WORK REQUIRED: Return each line of the listing that contains the string "pear".

MATERIAL FOR THIS TASK:
━━━━━━━━━━
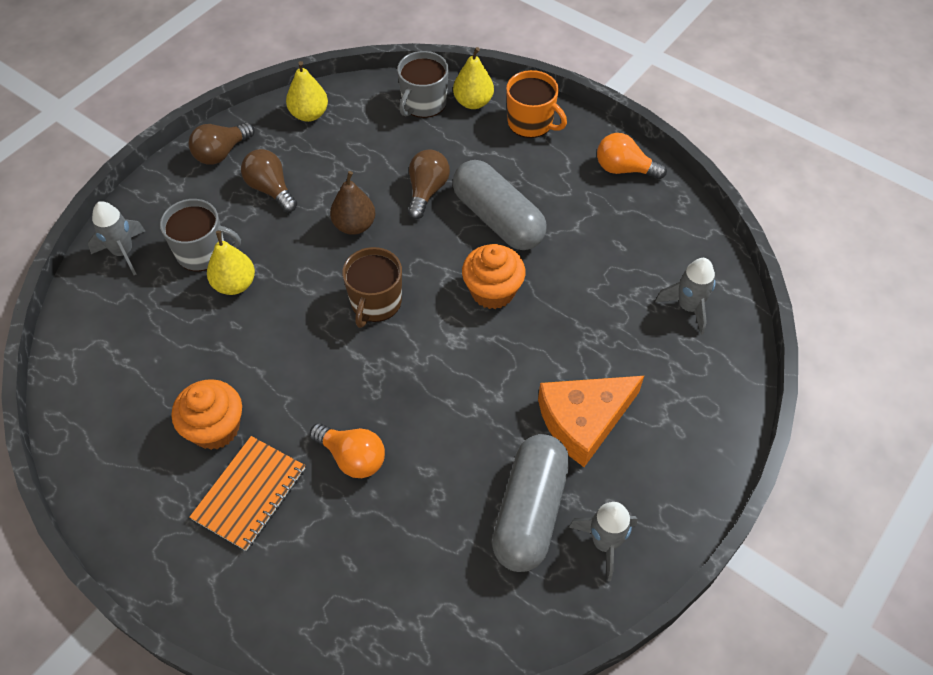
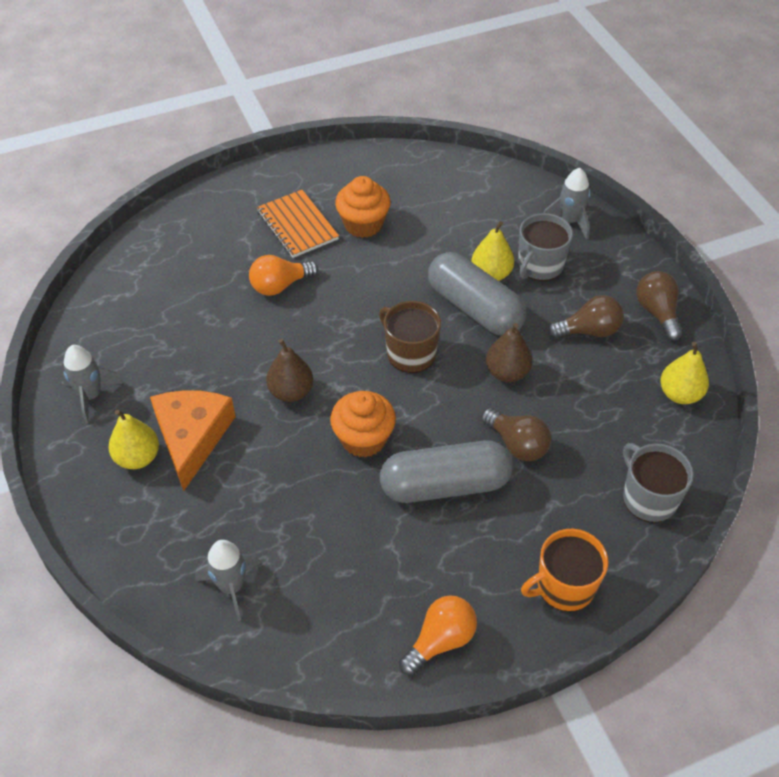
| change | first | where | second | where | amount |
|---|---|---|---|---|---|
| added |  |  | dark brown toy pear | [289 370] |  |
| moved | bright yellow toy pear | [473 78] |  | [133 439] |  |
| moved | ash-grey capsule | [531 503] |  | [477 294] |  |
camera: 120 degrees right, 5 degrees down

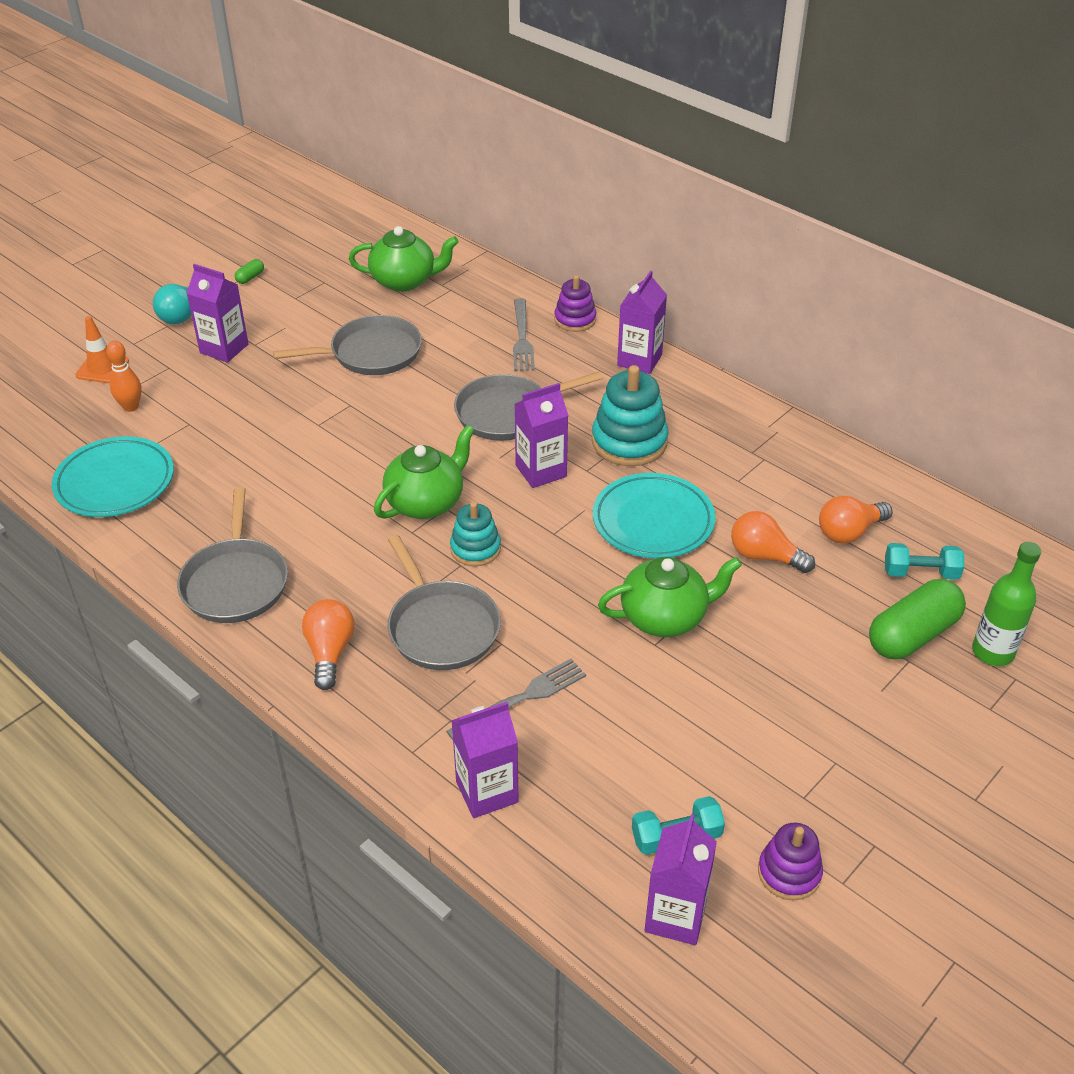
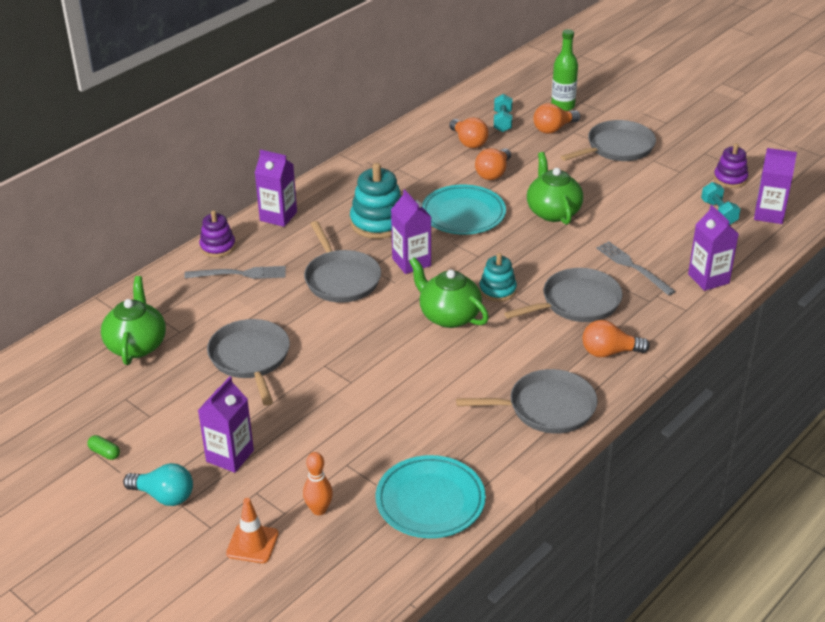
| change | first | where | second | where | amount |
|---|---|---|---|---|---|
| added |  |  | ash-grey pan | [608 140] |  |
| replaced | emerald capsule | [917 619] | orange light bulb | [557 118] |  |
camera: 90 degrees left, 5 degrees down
━━━━━━━━━━
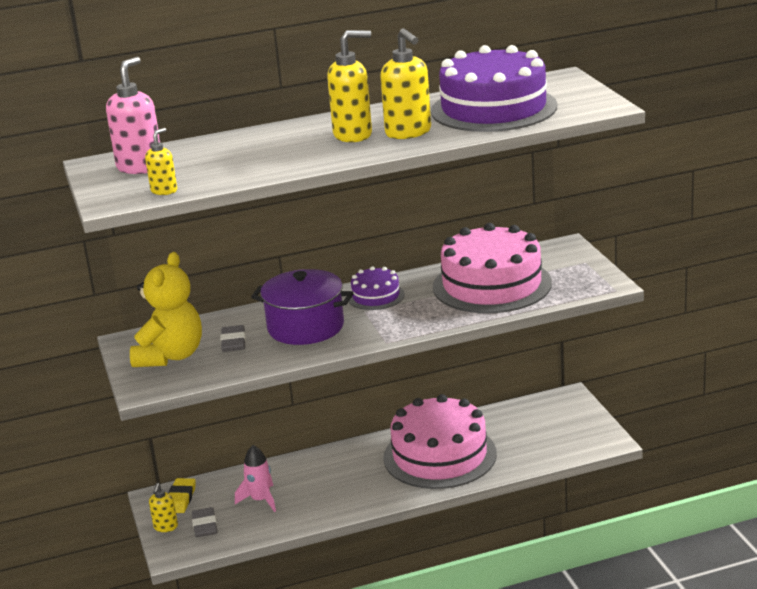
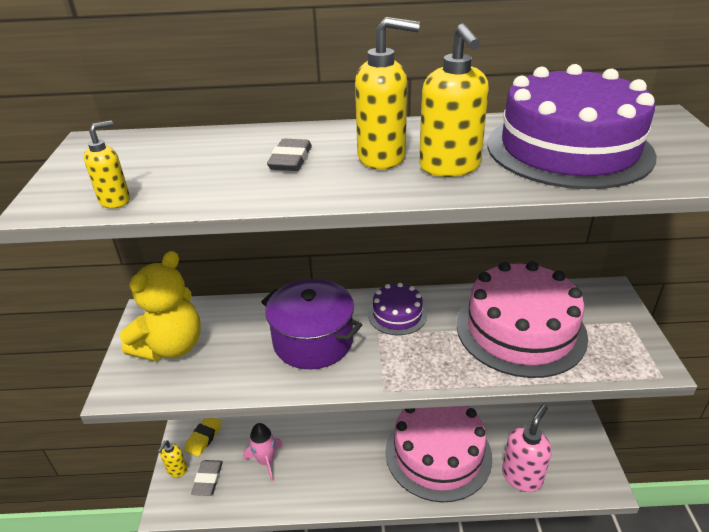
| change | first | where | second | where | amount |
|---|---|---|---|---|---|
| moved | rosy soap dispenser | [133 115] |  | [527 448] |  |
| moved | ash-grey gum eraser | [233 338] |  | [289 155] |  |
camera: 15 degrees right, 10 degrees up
━━━━━━━━━━
TASK SOLUTION:
| added |  |  | dark brown toy pear | [289 370] |  |
| moved | bright yellow toy pear | [473 78] |  | [133 439] |  |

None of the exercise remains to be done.